[[ Material provided open ]]
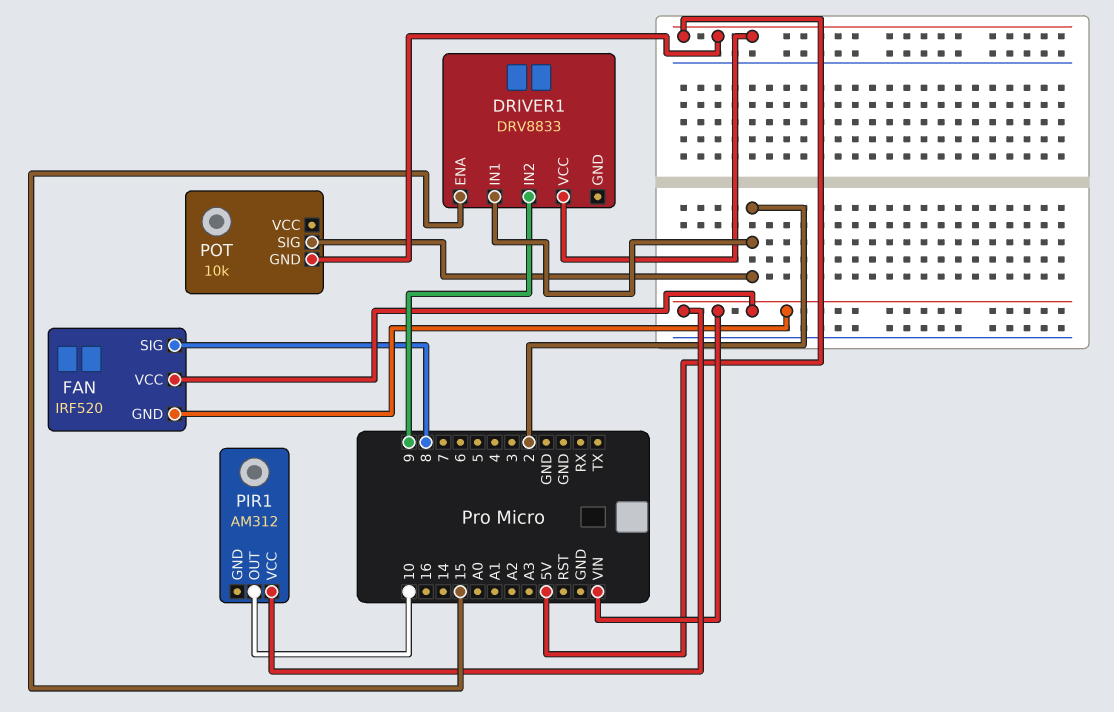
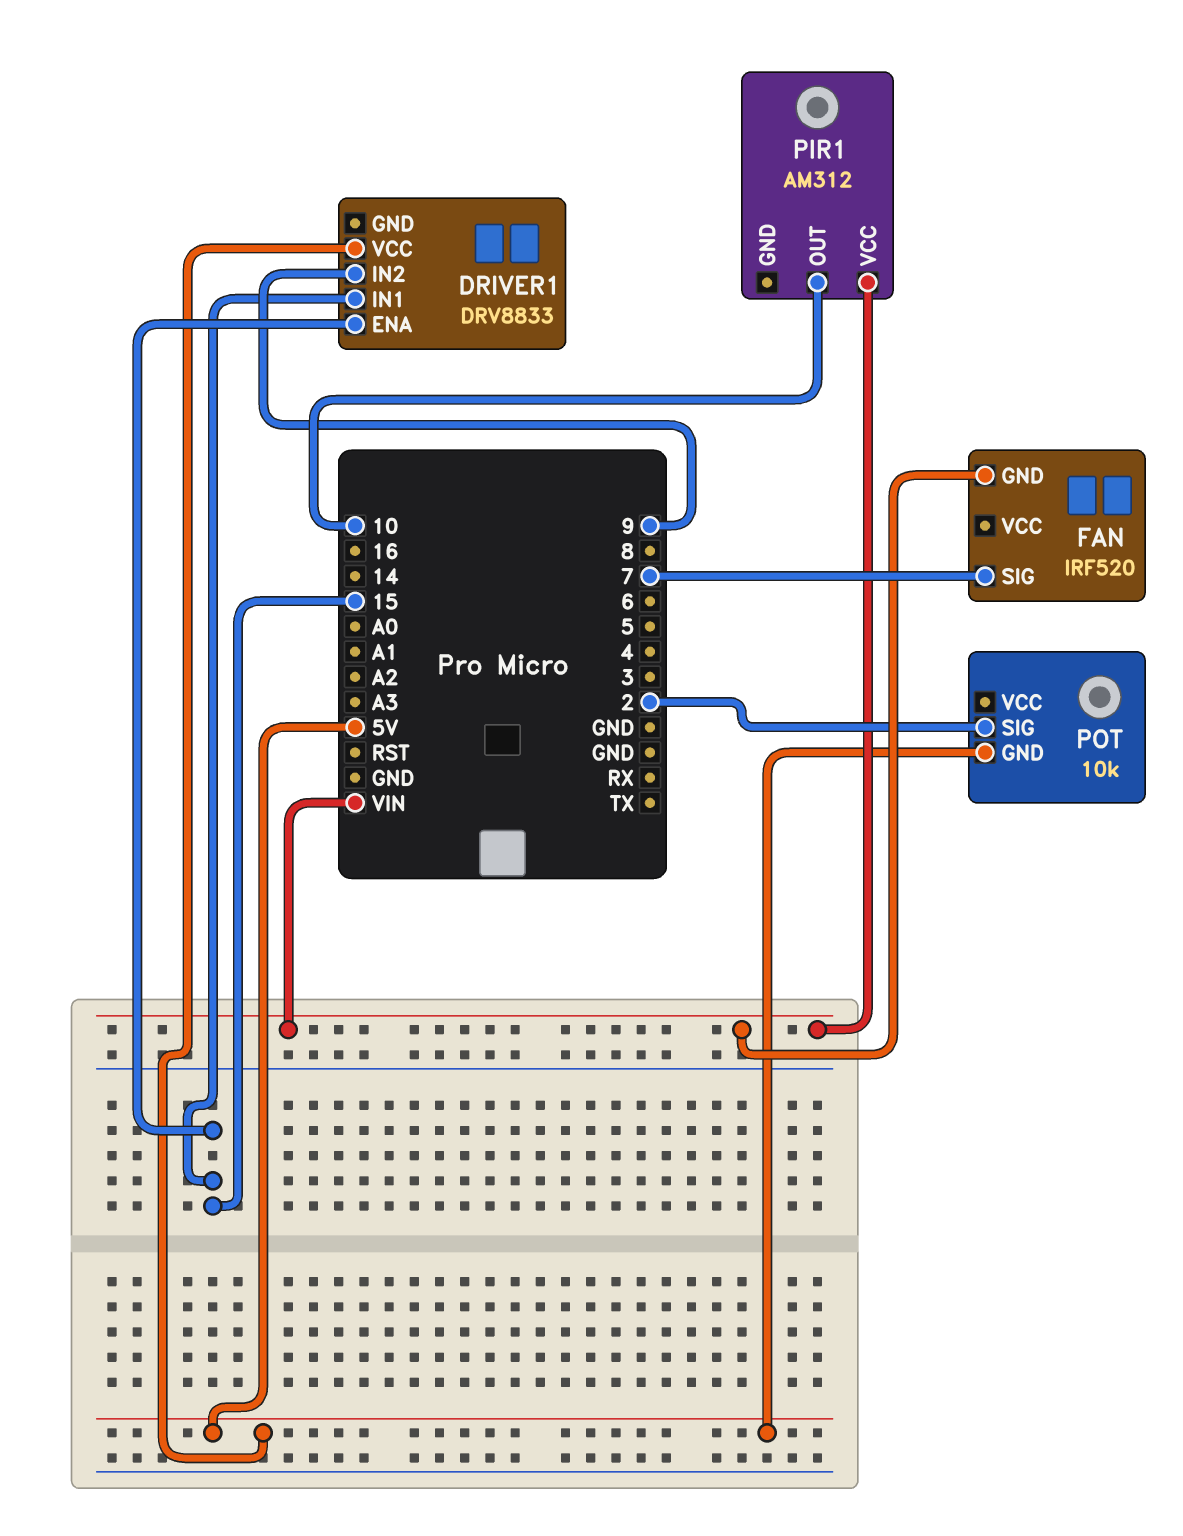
DRIVER1 pin IN1: 2 -> 15
FAN pin SIG: 8 -> 7
FAN pin VCC: VIN -> none

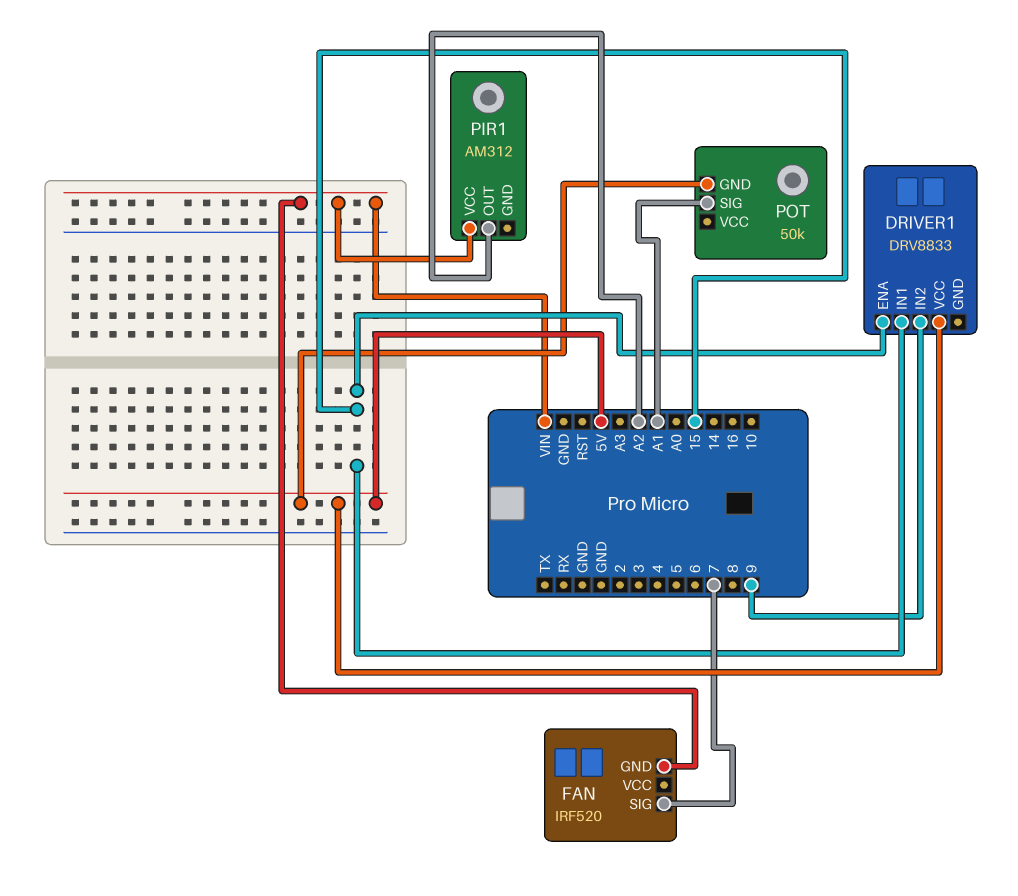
PIR1 pin OUT: 10 -> A2
POT: 10k -> 50k
POT pin SIG: 2 -> A1

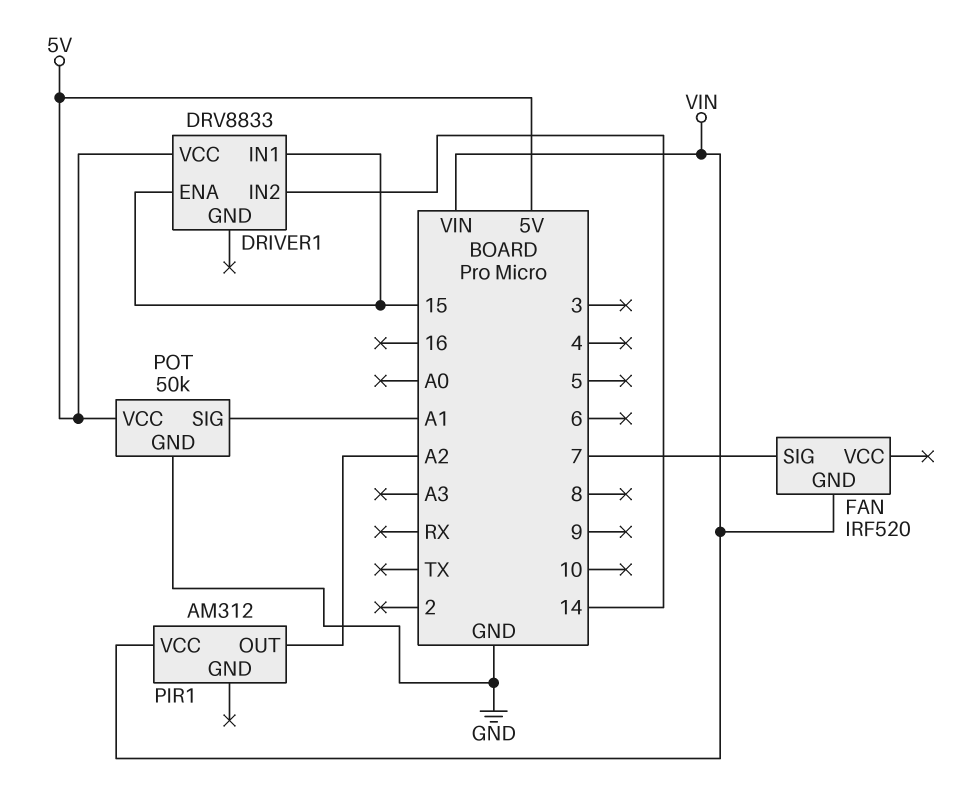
DRIVER1 pin IN2: 9 -> 14
POT pin GND: 5V -> GND
POT pin VCC: none -> 5V

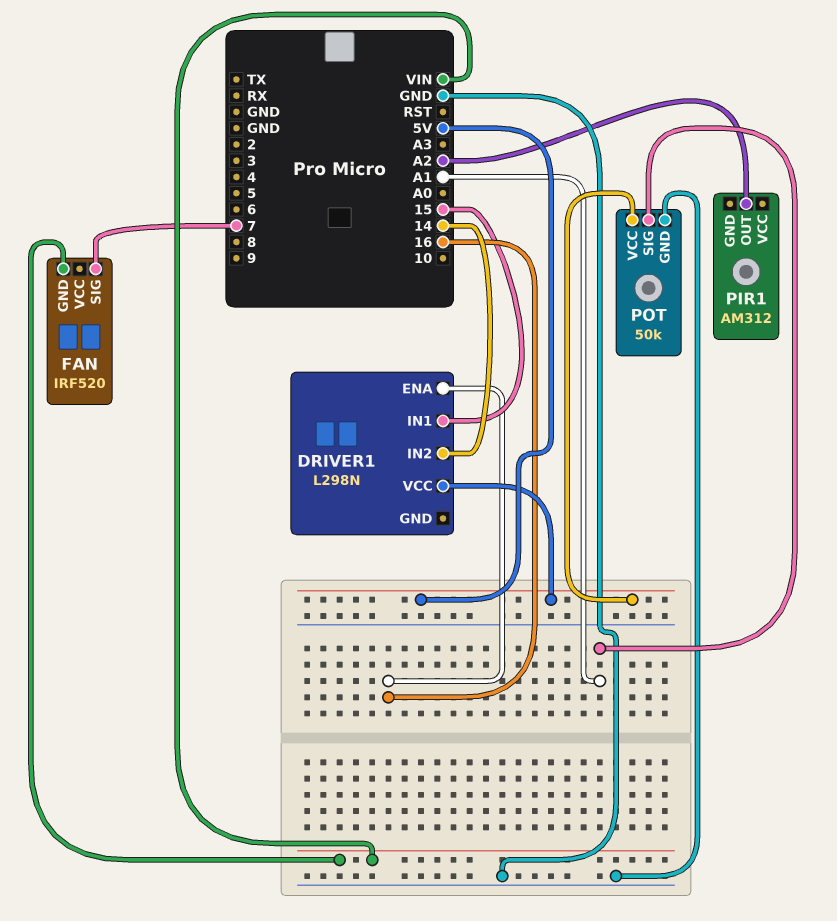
DRIVER1: DRV8833 -> L298N
DRIVER1 pin ENA: 15 -> 16
PIR1 pin VCC: VIN -> none

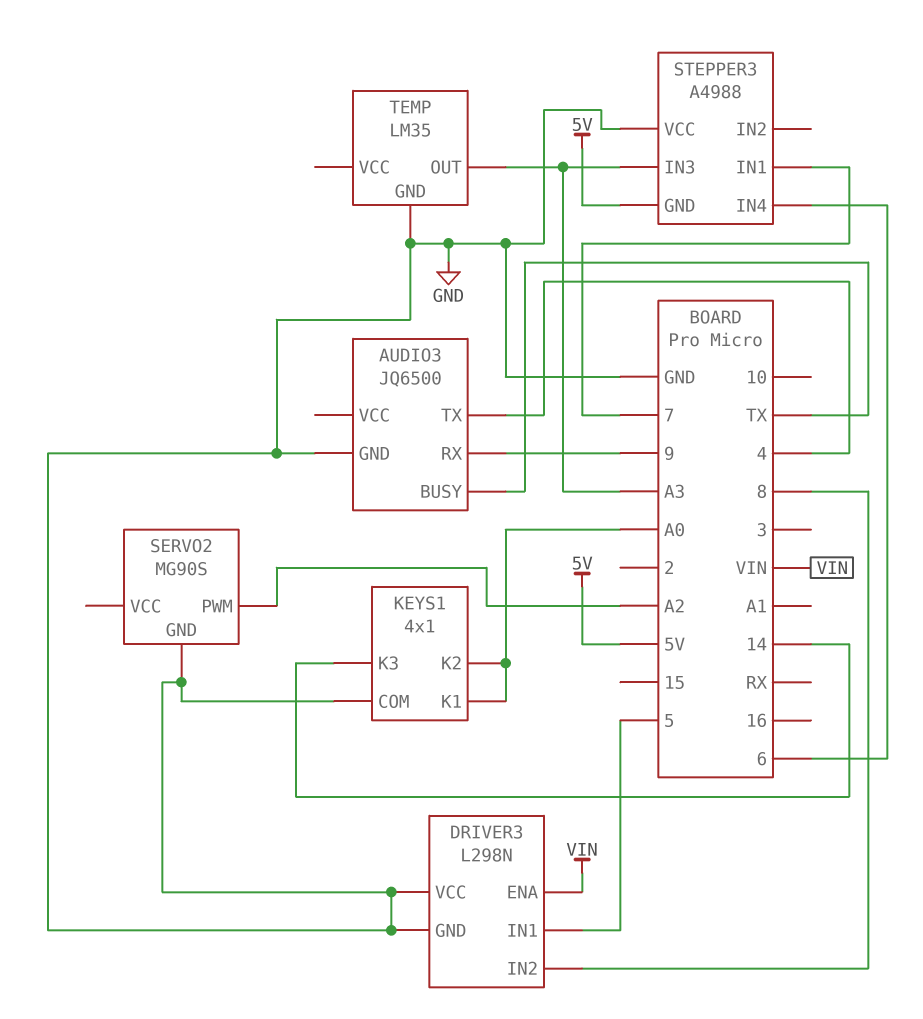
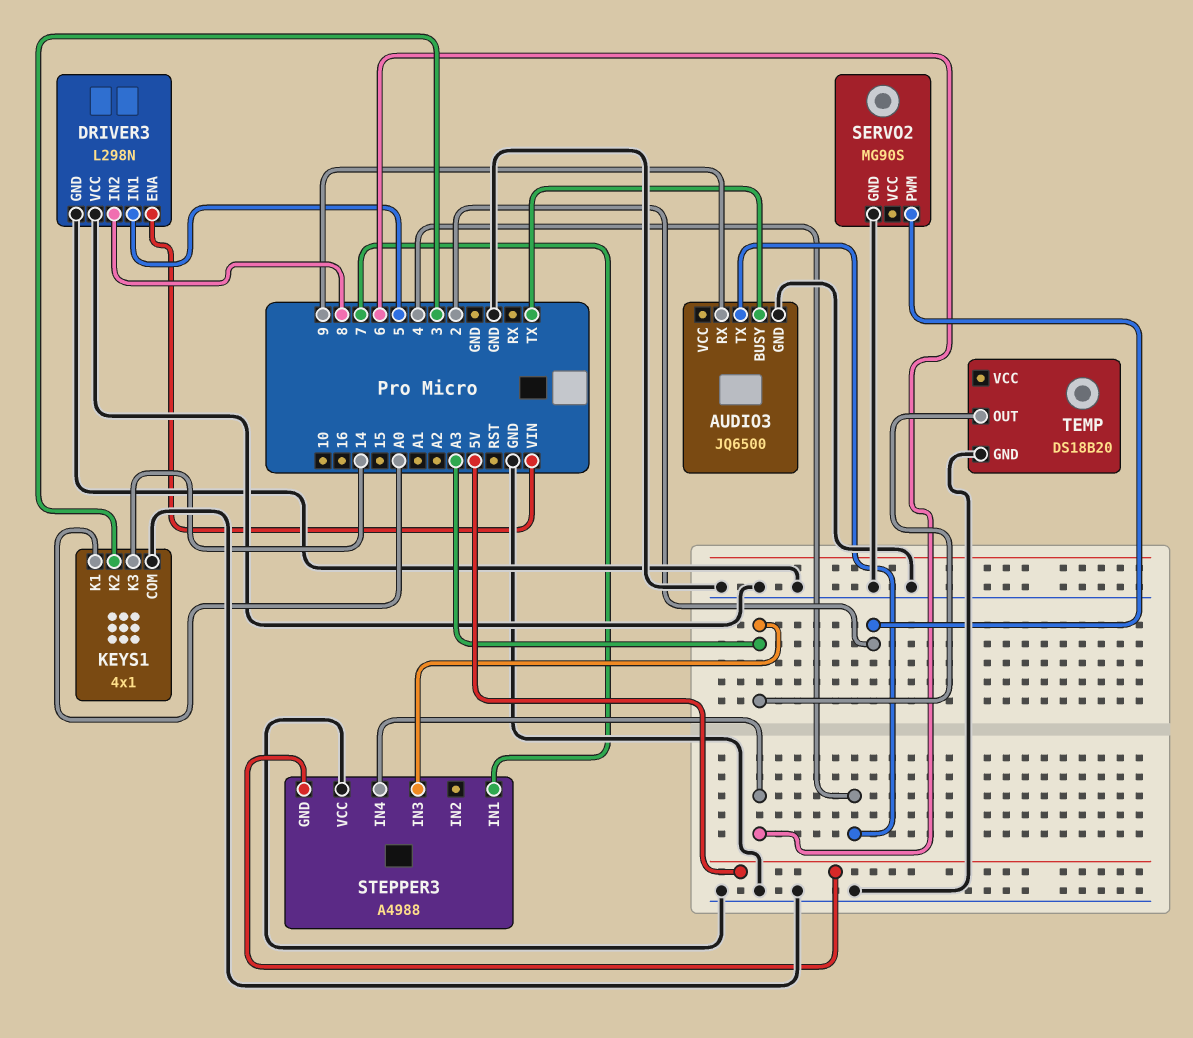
KEYS1 pin K2: A0 -> 3
SERVO2 pin PWM: A2 -> 2
TEMP: LM35 -> DS18B20

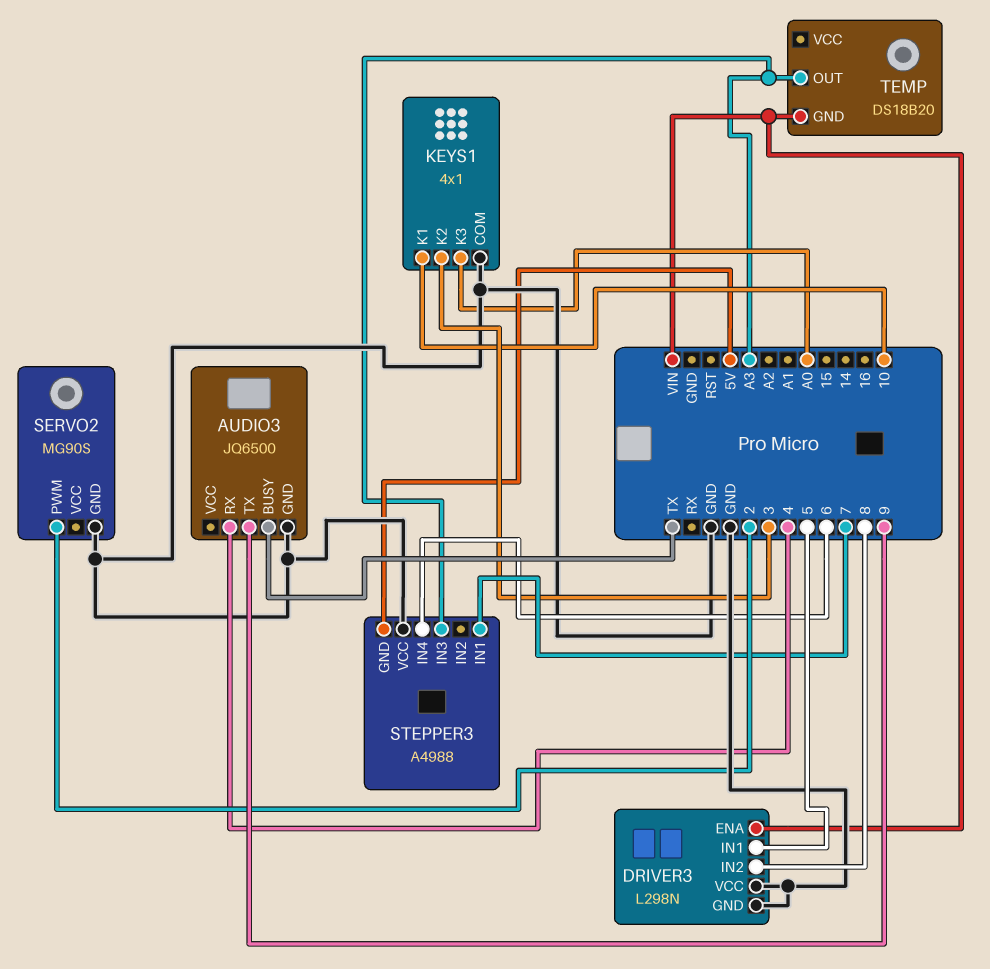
AUDIO3 pin RX: 9 -> 4
AUDIO3 pin TX: 4 -> 9
KEYS1 pin K1: A0 -> 10
KEYS1 pin K3: 14 -> A0
TEMP pin GND: GND -> VIN

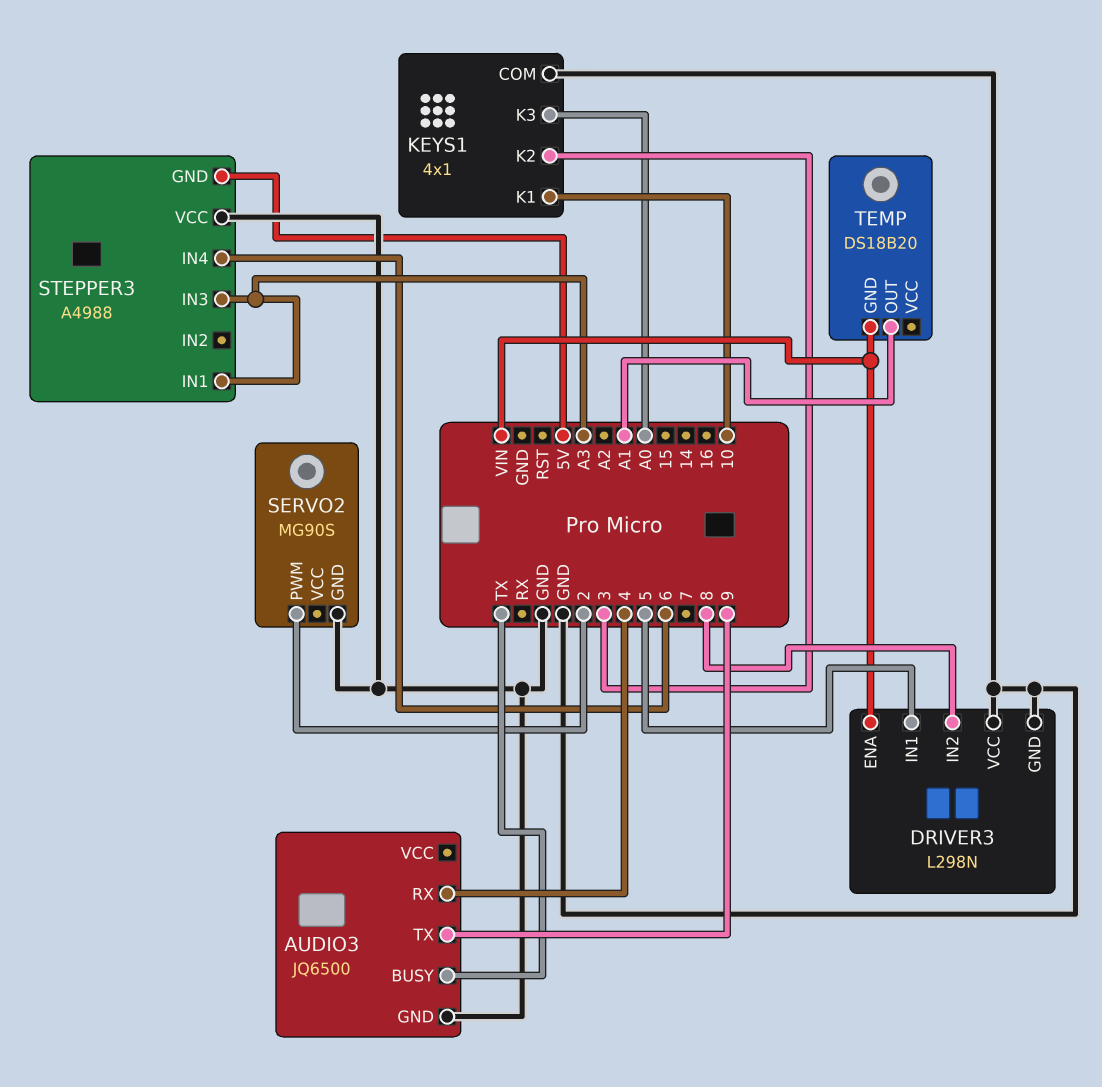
STEPPER3 pin IN1: 7 -> A3
TEMP pin OUT: A3 -> A1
[[ Material provided closed ]]
Exercise goal —
Which lines run from the one containing "AUDIO3 pin TX: 4 -> 9" through the last line of the entries above? Output them exactly, both ends included, with no pictures.

Exercise answer —
AUDIO3 pin TX: 4 -> 9
KEYS1 pin K1: A0 -> 10
KEYS1 pin K3: 14 -> A0
TEMP pin GND: GND -> VIN

STEPPER3 pin IN1: 7 -> A3
TEMP pin OUT: A3 -> A1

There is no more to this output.